**What this task involves**
Reproduce every line of the items below without a single change, leaving out the pictures.
== Records provided ==
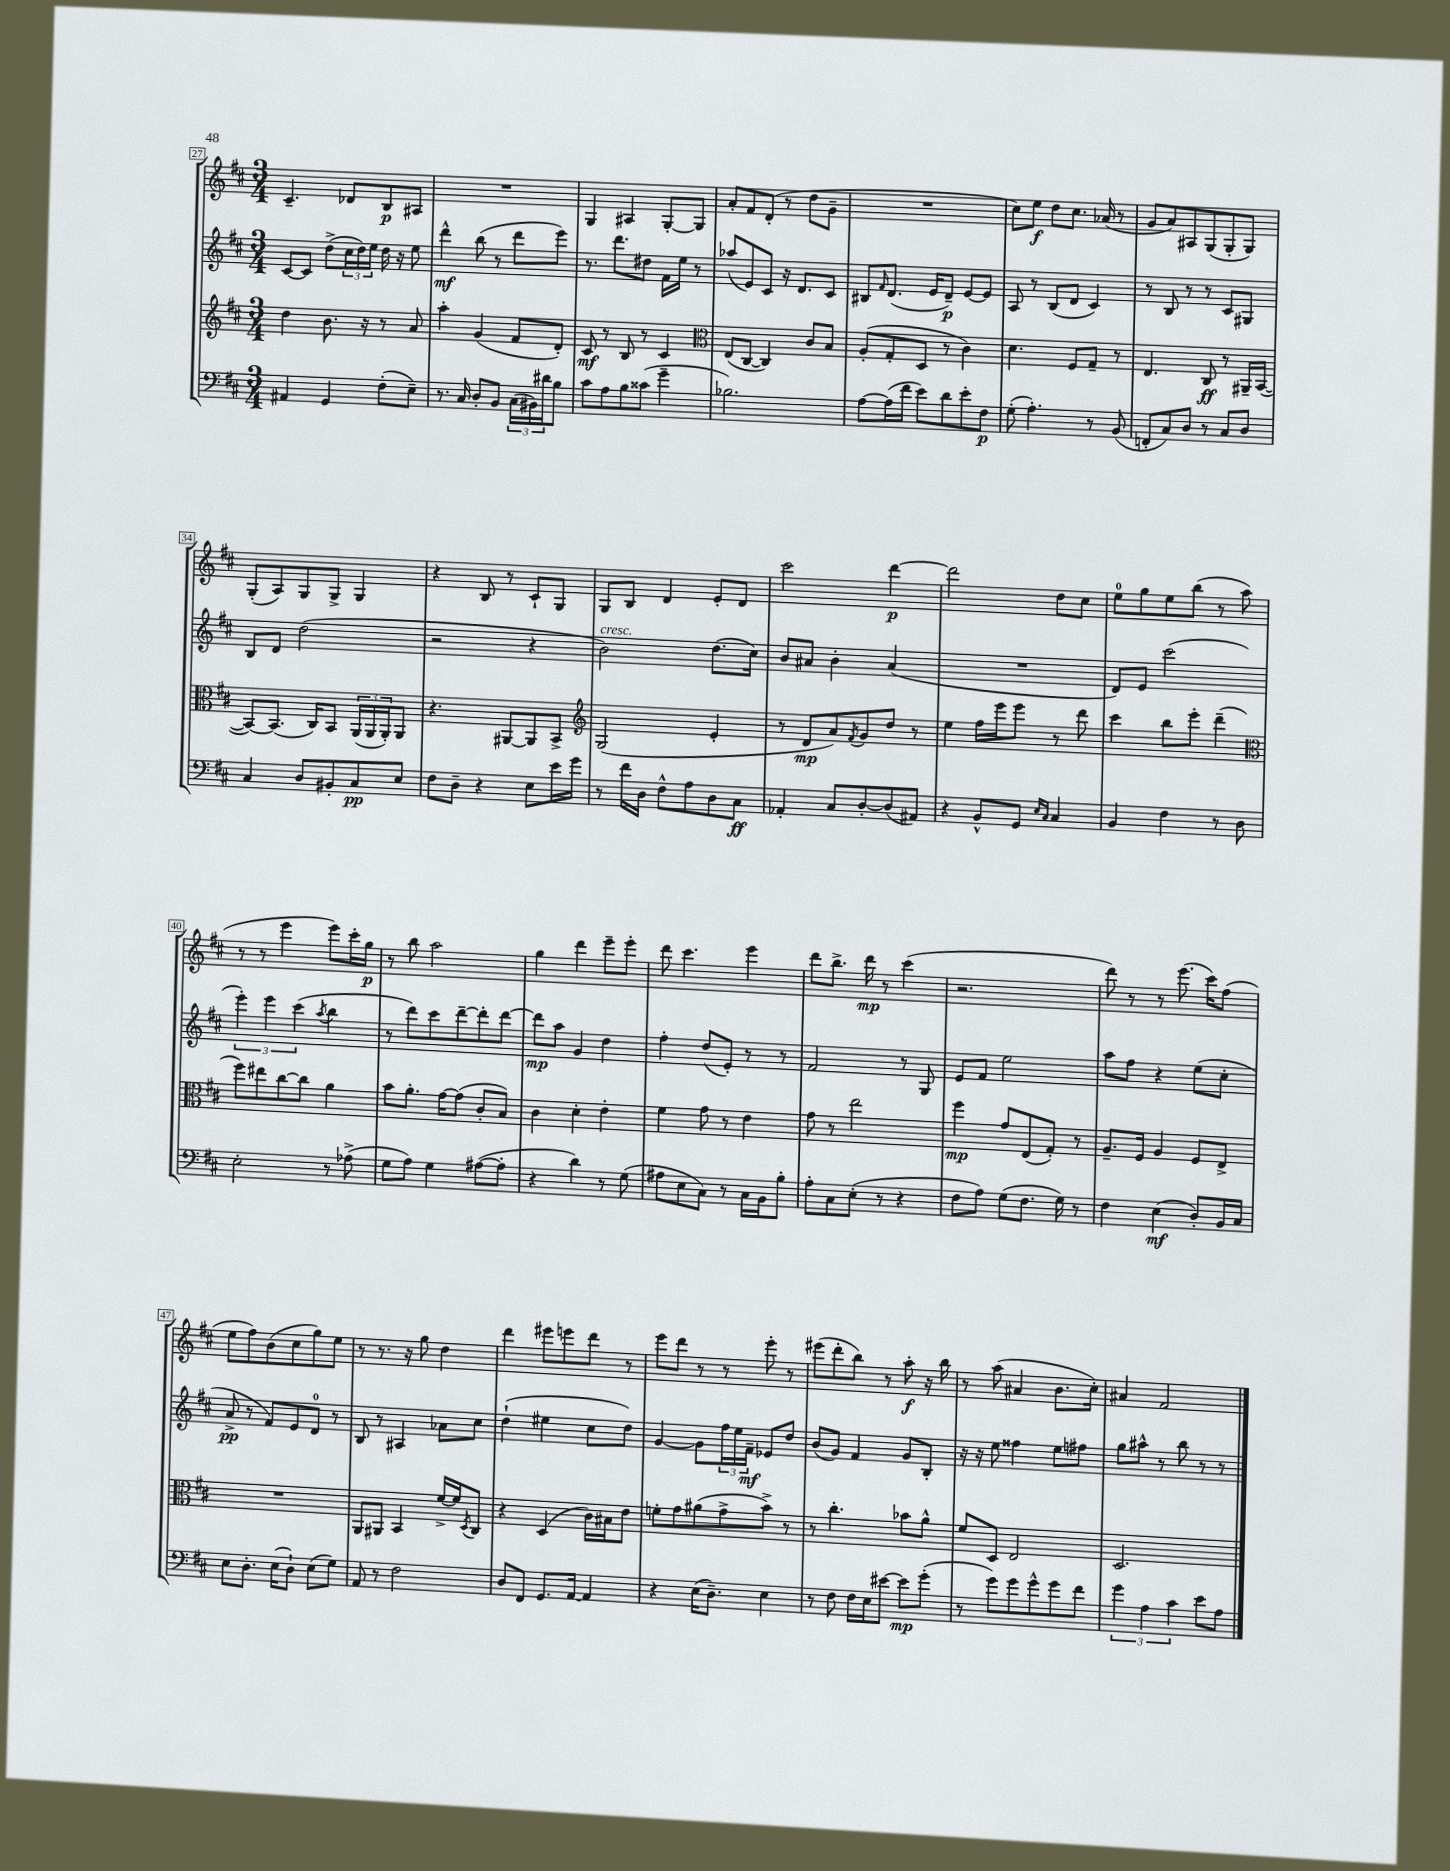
<<
\new StaffGroup <<
\new Staff = "s0" {
    \clef treble \key d \major \numericTimeSignature \time 3/4
    cis'4.-- des'8 b8\p ais8 |
    R2. |
    g4 ais4 g8~-. g8 |
    a'8-. fis'8 d'8-.( r8 d''8 g'8-- |
    R2. |
    cis''8) e''8\f d''8 cis''8. aes'16( r8 |
    g'8 a'8) ais8 g8( g8-. g8) |
    g8-.( a8) g8 g8-> g4 |
    r4 b8 r8 cis'8-! g8 |
    g8 b8 d'4 e'8-. d'8 |
    cis'''2 d'''4~\p |
    d'''2 d''8 cis''8 |
    e''8-0 g''8 e''8 b''8( r8 a''8 |
    r8 r8 e'''4 e'''8) cis'''16-. g''16\p |
    r8 b''8 a''2 |
    g''4 d'''4 e'''8-- e'''8-. |
    d'''8 cis'''4. e'''4 |
    d'''8 b''8.-> d'''16\mp r8 cis'''4( |
    r2. |
    d'''8) r8 r8 e'''8.( cis'''16) fis''8( |
    e''8 fis''8) b'8( cis''8 g''8) e''8 |
    r8 r8. r16 g''8 d''4 |
    d'''4 eis'''8 e'''8 d'''8 r8 |
    e'''8 d'''8 r8 r8 e'''8-. r8 |
    eis'''8( d'''8-. b''8) r8 a''8-.\f r16 b''16 |
    r8 a''8( ais'4 b'8. cis''16-.) |
    ais'4 fis'2 \bar "|." |
}
\new Staff = "s1" {
    \clef treble \key d \major \numericTimeSignature \time 3/4
    cis'8~ cis'8 d''8->( \tuplet 3/2 { cis''16 d''16) e''16 } d''16 r16 e''8 |
    d'''4-^\mf b''8( r8 d'''8 e'''8) |
    r8. d'''8. dis''8 fis'16 e''16 r8 |
    aes''8( e'8) cis'8 r16 d'8. cis'8 |
    bis8 \grace { fis'16 } d'8.( e'16 d'8--\p) e'8~ e'8 |
    a8 r8 b8( d'8 cis'4) |
    r8 b8 r8 r8 cis'8 gis8 |
    b8 d'8 d''2( |
    r2 r4 |
    b'2^\markup { \italic "cresc." }) d''8.( cis''16) |
    b'8 ais'8 b'4-. ais'4( |
    R2. |
    d'8) e'8 cis'''2( |
    \tuplet 3/2 { e'''4-.) e'''4 cis'''4( } \acciaccatura { a''8 } b''4 |
    r8 d'''8) cis'''8 d'''8~-- d'''8-. d'''8~ |
    d'''8\mp a''8 g'4 d''4 |
    fis''4-. d''8( e'8-.) r8 r8 |
    fis'2 r8 g8 |
    e'8 fis'8 e''2 |
    a''8 fis''8 r4 e''8( cis''8-. |
    a'8->\pp r8 fis'8) e'8 d'8-0 r8 |
    b8 r8 ais4 aes'8 cis''8 |
    d''4-!( eis''4 cis''8 d''8) |
    g'4~ g'8 \tuplet 3/2 { fis''16 e''16 fis'16--\mf } ees'8 d''8 |
    b'8( g'8) fis'4 g'8 b8-. |
    r16 r16 e''8 fisis''4 e''8 fis''8 |
    g''8 ais''8-^ r8 b''8 r8 r8 \bar "|." |
}
\new Staff = "s2" {
    \clef treble \key d \major \numericTimeSignature \time 3/4
    d''4 b'8. r16 r8 a'8 |
    a''4-. g'4( fis'8 d'8-.) |
    cis'8\mf r8 b8 r8 cis'4 |
    \clef alto e8( cis8~ cis4) cis'8 b8 |
    a8-.( g8-. d8 r8 cis'4) |
    d'4. fis8 g8-- r8 |
    e4. cis8\ff r8 ais,16-- b,16~( |
    b,8~) b,8.( cis16) b,8 \tuplet 3/2 { a,16( a,16 a,16-.) } a,8 |
    r4. ais,8~ ais,8 b,8-> |
    \clef treble g2( e'4-. |
    r8 d'8\mp a'8) \acciaccatura { fis'8 } g'8 d''8 r8 |
    e''4 fis''16 e'''16 e'''8 r8 d'''8 |
    cis'''4 b''8 e'''8-. d'''4--( |
    \clef alto fis''8) eis''8 cis''8~ cis''8 a'4 |
    b'8 a'8.-. g'16~ g'8( cis'8-. b8) |
    cis'4 d'4-. e'4-. |
    fis'4 g'8 r8 e'4 |
    g'8 r8 e''2 |
    fis''4\mp g'8 e8( g8-.) r8 |
    a8.-- fis16 a4 fis8 e8-> |
    R2. |
    a,8 ais,8 b,4 fis'16~-> fis'16 \acciaccatura { d8 } cis8 |
    r4 d4( cis'16) bis16 e'8 |
    f'8-. g'8 ais'8( g'8-> b'8->) r8 |
    r8 cis''4.-. bes'8 a'8-^ |
    fis'8 d8 e2 |
    d2. \bar "|." |
}
\new Staff = "s3" {
    \clef bass \key d \major \numericTimeSignature \time 3/4
    ais,4 g,4 fis8-.( e8--) |
    r8. cis16 d8-. b,8 \tuplet 3/2 { cis16( bis,16) dis'16 } b8 |
    cis'8 a8 b8 cisis'8( g'4-- |
    bes2.) |
    a8~ a16( fis'16 e'8) d'8 e'8-. fis8\p |
    g8-.( a4.-.) r8 b,8( |
    f,8-. cis8) d8 r8 cis8 d8 |
    cis4 d8 bis,8-. cis8\pp e8 |
    fis8 d8-- r4 e8 e'16 g'16 |
    r8 fis'16 d16 fis8-^ a8 d8 cis8\ff |
    aes,4-. cis8 d8~-. d8( ais,8) |
    r4 b,8-^ g,8 \grace { e16 cis16 } cis4 |
    b,4 fis4 r8 d8 |
    e2-. r8 aes8->( |
    g8 a8) g4 ais8~( ais8-. |
    r4 d'4) r8 g8( |
    ais8 e8 cis8) r8 cis16 b,16 b8-. |
    a8-. cis8 e8-.( r8 r4 |
    fis8 a8) g8( fis8. g16) r8 |
    fis4 e4\mf( d8-.) b,16 cis16 |
    e8 d8.-. e16( d8-!) e8( g8) |
    a,8 r8 fis2 |
    d8 fis,8 g,8. a,16~ a,4 |
    r4 e16( d8.--) e4 |
    r8 fis8 fis16 e16 eis'8~ eis'8\mp g'8-.( |
    r8 g'8) g'8 g'8-^ g'8 fis'8 |
    \tuplet 3/2 { g'4 a4 cis'4 } e'8 a8 \bar "|." |
}
>>
>>
\layout { \context { \Score currentBarNumber = #27 \override BarNumber.stencil = #(make-stencil-boxer 0.1 0.3 ly:text-interface::print) } }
===
**Response to the task**
<<
\new StaffGroup <<
\new Staff = "s0" {
    \clef treble \key d \major \numericTimeSignature \time 3/4
    cis'4.-- des'8 b8\p ais8 |
    R2. |
    g4 ais4 g8~-. g8 |
    a'8-. fis'8 d'8-.( r8 d''8 g'8-- |
    R2. |
    cis''8) e''8\f d''8 cis''8. aes'16( r8 |
    g'8 a'8) ais8 g8( g8-. g8) |
    g8-.( a8) g8 g8-> g4 |
    r4 b8 r8 cis'8-! g8 |
    g8 b8 d'4 e'8-. d'8 |
    cis'''2 d'''4~\p |
    d'''2 d''8 cis''8 |
    e''8-0 g''8 e''8 b''8( r8 a''8 |
    r8 r8 e'''4 e'''8) cis'''16-. g''16\p |
    r8 b''8 a''2 |
    g''4 d'''4 e'''8-- e'''8-. |
    d'''8 cis'''4. e'''4 |
    d'''8 b''8.-> d'''16\mp r8 cis'''4( |
    r2. |
    d'''8) r8 r8 e'''8.( cis'''16) fis''8( |
    e''8 fis''8) b'8( cis''8 g''8) e''8 |
    r8 r8. r16 g''8 d''4 |
    d'''4 eis'''8 e'''8 d'''8 r8 |
    e'''8 d'''8 r8 r8 e'''8-. r8 |
    eis'''8( d'''8-. b''8) r8 a''8-.\f r16 b''16 |
    r8 a''8( ais'4 b'8. cis''16-.) |
    ais'4 fis'2 \bar "|." |
}
\new Staff = "s1" {
    \clef treble \key d \major \numericTimeSignature \time 3/4
    cis'8~ cis'8 d''8->( \tuplet 3/2 { cis''16 d''16) e''16 } d''16 r16 e''8 |
    d'''4-^\mf b''8( r8 d'''8 e'''8) |
    r8. d'''8. dis''8 fis'16 e''16 r8 |
    aes''8( e'8) cis'8 r16 d'8. cis'8 |
    bis8 \grace { fis'16 } d'8.( e'16 d'8--\p) e'8~ e'8 |
    a8 r8 b8( d'8 cis'4) |
    r8 b8 r8 r8 cis'8 gis8 |
    b8 d'8 d''2( |
    r2 r4 |
    b'2^\markup { \italic "cresc." }) d''8.( cis''16) |
    b'8 ais'8 b'4-. ais'4( |
    R2. |
    d'8) e'8 cis'''2( |
    \tuplet 3/2 { e'''4-.) e'''4 cis'''4( } \acciaccatura { a''8 } b''4 |
    r8 d'''8) cis'''8 d'''8~-- d'''8-. d'''8~ |
    d'''8\mp a''8 g'4 d''4 |
    fis''4-. d''8( e'8-.) r8 r8 |
    fis'2 r8 g8 |
    e'8 fis'8 e''2 |
    a''8 fis''8 r4 e''8( cis''8-. |
    a'8->\pp r8 fis'8) e'8 d'8-0 r8 |
    b8 r8 ais4 aes'8 cis''8 |
    d''4-!( eis''4 cis''8 d''8) |
    g'4~ g'8 \tuplet 3/2 { fis''16 e''16 fis'16--\mf } ees'8 d''8 |
    b'8( g'8) fis'4 g'8 b8-. |
    r16 r16 e''8 fisis''4 e''8 fis''8 |
    g''8 ais''8-^ r8 b''8 r8 r8 \bar "|." |
}
\new Staff = "s2" {
    \clef treble \key d \major \numericTimeSignature \time 3/4
    d''4 b'8. r16 r8 a'8 |
    a''4-. g'4( fis'8 d'8-.) |
    cis'8\mf r8 b8 r8 cis'4 |
    \clef alto e8( cis8~ cis4) cis'8 b8 |
    a8-.( g8-. d8 r8 cis'4) |
    d'4. fis8 g8-- r8 |
    e4. cis8\ff r8 ais,16-- b,16~( |
    b,8~) b,8.( cis16) b,8 \tuplet 3/2 { a,16( a,16 a,16-.) } a,8 |
    r4. ais,8~ ais,8 b,8-> |
    \clef treble g2( e'4-. |
    r8 d'8\mp a'8) \acciaccatura { fis'8 } g'8 d''8 r8 |
    e''4 fis''16 e'''16 e'''8 r8 d'''8 |
    cis'''4 b''8 e'''8-. d'''4--( |
    \clef alto fis''8) eis''8 cis''8~ cis''8 a'4 |
    b'8 a'8.-. g'16~ g'8( cis'8-. b8) |
    cis'4 d'4-. e'4-. |
    fis'4 g'8 r8 e'4 |
    g'8 r8 e''2 |
    fis''4\mp g'8 e8( g8-.) r8 |
    a8.-- fis16 a4 fis8 e8-> |
    R2. |
    a,8 ais,8 b,4 fis'16~-> fis'16 \acciaccatura { d8 } cis8 |
    r4 d4( cis'16) bis16 e'8 |
    f'8-. g'8 ais'8( g'8-> b'8->) r8 |
    r8 cis''4.-. bes'8 a'8-^ |
    fis'8 d8 e2 |
    d2. \bar "|." |
}
\new Staff = "s3" {
    \clef bass \key d \major \numericTimeSignature \time 3/4
    ais,4 g,4 fis8-.( e8--) |
    r8. cis16 d8-. b,8 \tuplet 3/2 { cis16( bis,16) dis'16 } b8 |
    cis'8 a8 b8 cisis'8( g'4-- |
    bes2.) |
    a8~ a16( fis'16 e'8) d'8 e'8-. fis8\p |
    g8-.( a4.-.) r8 b,8( |
    f,8-. cis8) d8 r8 cis8 d8 |
    cis4 d8 bis,8-. cis8\pp e8 |
    fis8 d8-- r4 e8 e'16 g'16 |
    r8 fis'16 d16 fis8-^ a8 d8 cis8\ff |
    aes,4-. cis8 d8~-. d8( ais,8) |
    r4 b,8-^ g,8 \grace { e16 cis16 } cis4 |
    b,4 fis4 r8 d8 |
    e2-. r8 aes8->( |
    g8 a8) g4 ais8~( ais8-. |
    r4 d'4) r8 g8( |
    ais8 e8 cis8) r8 cis16 b,16 b8-. |
    a8-. cis8 e8-.( r8 r4 |
    fis8 a8) g8( fis8. g16) r8 |
    fis4 e4\mf( d8-.) b,16 cis16 |
    e8 d8.-. e16( d8-!) e8( g8) |
    a,8 r8 fis2 |
    d8 fis,8 g,8. a,16~ a,4 |
    r4 e16( d8.--) e4 |
    r8 fis8 fis16 e16 eis'8~ eis'8\mp g'8-.( |
    r8 g'8) g'8 g'8-^ g'8 fis'8 |
    \tuplet 3/2 { g'4 a4 cis'4 } e'8 a8 \bar "|." |
}
>>
>>
\layout { \context { \Score currentBarNumber = #27 \override BarNumber.stencil = #(make-stencil-boxer 0.1 0.3 ly:text-interface::print) } }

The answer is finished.